■ Task to carry out:
Below are the records; copy exactly the stretch from the line containing "clockwise: -60" through the line containing "in_second: [365, 441]", both ends included, and nothing else.
--- Given records Enclosed Below ---
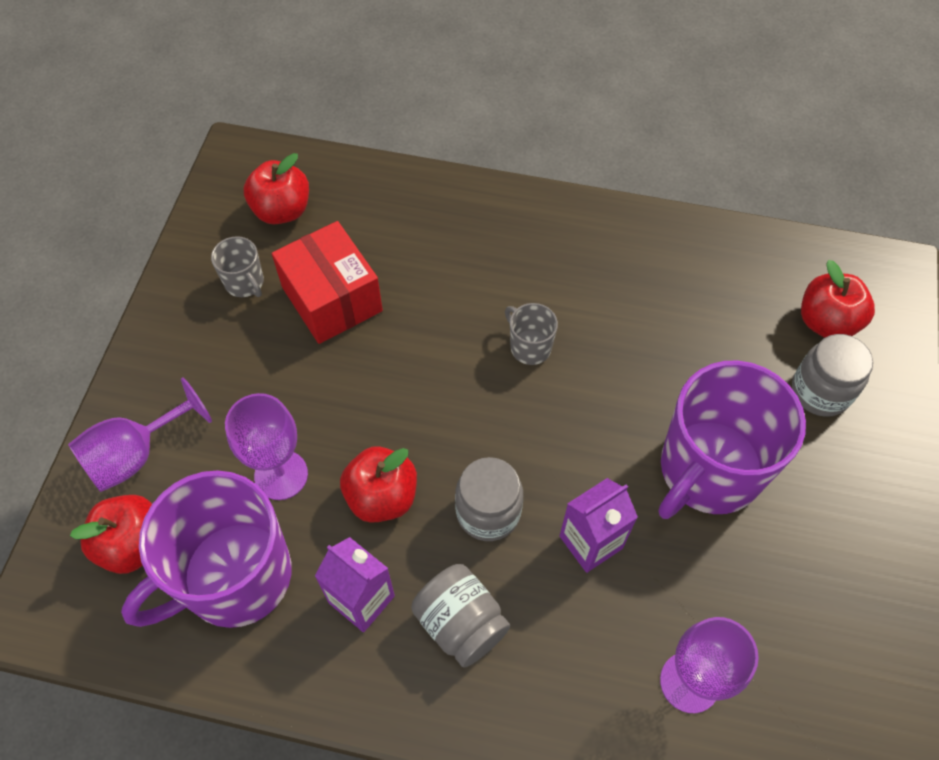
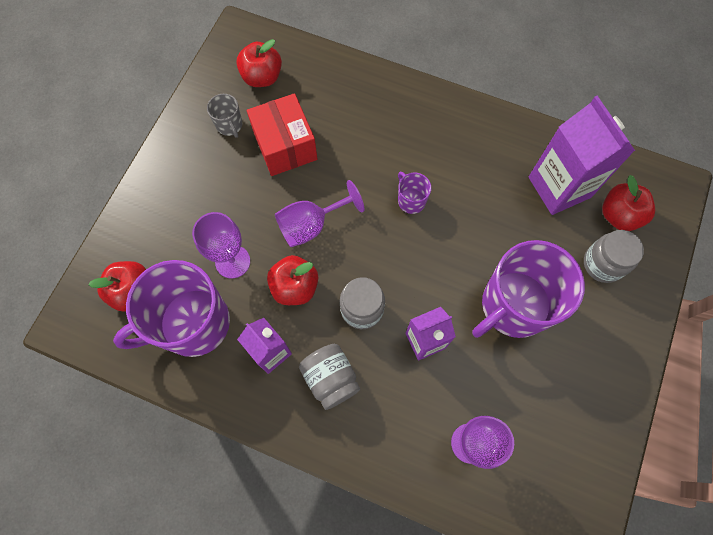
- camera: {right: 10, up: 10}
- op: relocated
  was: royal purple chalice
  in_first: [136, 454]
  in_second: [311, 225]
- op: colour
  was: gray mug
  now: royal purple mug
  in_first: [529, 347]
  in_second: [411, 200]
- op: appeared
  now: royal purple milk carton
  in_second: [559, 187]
--- End of Enclosed Given records ---
--- Given records Enclosed Below ---
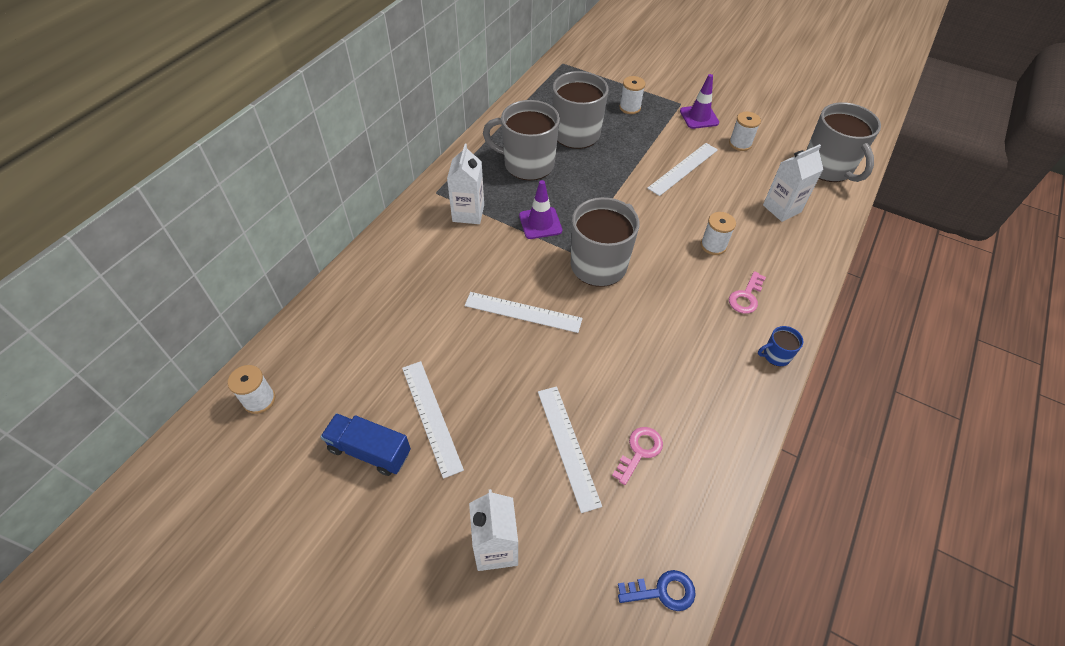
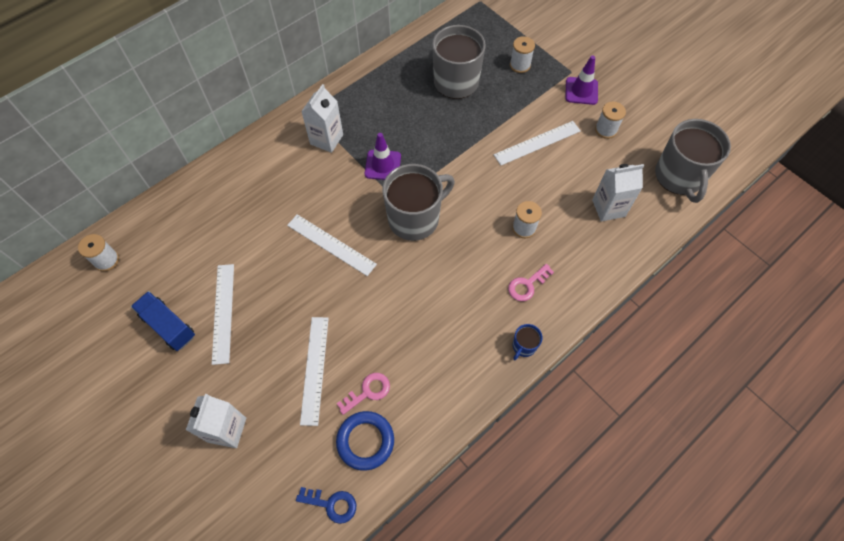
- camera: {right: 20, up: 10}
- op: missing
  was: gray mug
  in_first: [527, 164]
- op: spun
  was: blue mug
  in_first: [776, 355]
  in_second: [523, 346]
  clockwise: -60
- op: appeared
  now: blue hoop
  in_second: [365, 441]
--- End of Enclosed Given records ---
■ Expected answer:
  clockwise: -60
- op: appeared
  now: blue hoop
  in_second: [365, 441]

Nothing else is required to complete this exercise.